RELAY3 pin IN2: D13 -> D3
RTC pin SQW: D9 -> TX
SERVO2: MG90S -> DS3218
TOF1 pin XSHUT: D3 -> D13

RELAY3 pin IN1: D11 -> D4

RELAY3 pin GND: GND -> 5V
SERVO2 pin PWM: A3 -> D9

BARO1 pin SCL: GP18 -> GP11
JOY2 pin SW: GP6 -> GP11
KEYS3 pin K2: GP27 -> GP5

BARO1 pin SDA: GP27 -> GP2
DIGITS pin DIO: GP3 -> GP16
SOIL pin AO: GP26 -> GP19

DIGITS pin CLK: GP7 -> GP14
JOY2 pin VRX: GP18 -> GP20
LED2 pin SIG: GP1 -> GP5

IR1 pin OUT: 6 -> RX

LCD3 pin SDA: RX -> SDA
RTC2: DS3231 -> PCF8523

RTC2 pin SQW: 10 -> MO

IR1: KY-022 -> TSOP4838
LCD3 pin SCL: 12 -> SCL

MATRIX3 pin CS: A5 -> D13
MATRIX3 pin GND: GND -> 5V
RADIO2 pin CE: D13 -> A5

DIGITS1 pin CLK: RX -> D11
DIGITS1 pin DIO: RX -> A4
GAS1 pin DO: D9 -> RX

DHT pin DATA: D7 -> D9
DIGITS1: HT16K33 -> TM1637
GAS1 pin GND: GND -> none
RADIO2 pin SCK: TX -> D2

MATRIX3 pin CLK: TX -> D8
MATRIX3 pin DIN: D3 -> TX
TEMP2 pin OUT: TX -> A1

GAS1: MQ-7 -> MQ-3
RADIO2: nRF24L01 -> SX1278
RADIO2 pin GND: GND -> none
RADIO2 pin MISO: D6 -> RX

▶ **Task details**:
For this exercise, reproduce exactly each line from the one containing "RADIO2 pin SCK: TX -> D2" through the last line of the data, and no others.

▶ **Finished task**:
RADIO2 pin SCK: TX -> D2

MATRIX3 pin CLK: TX -> D8
MATRIX3 pin DIN: D3 -> TX
TEMP2 pin OUT: TX -> A1

GAS1: MQ-7 -> MQ-3
RADIO2: nRF24L01 -> SX1278
RADIO2 pin GND: GND -> none
RADIO2 pin MISO: D6 -> RX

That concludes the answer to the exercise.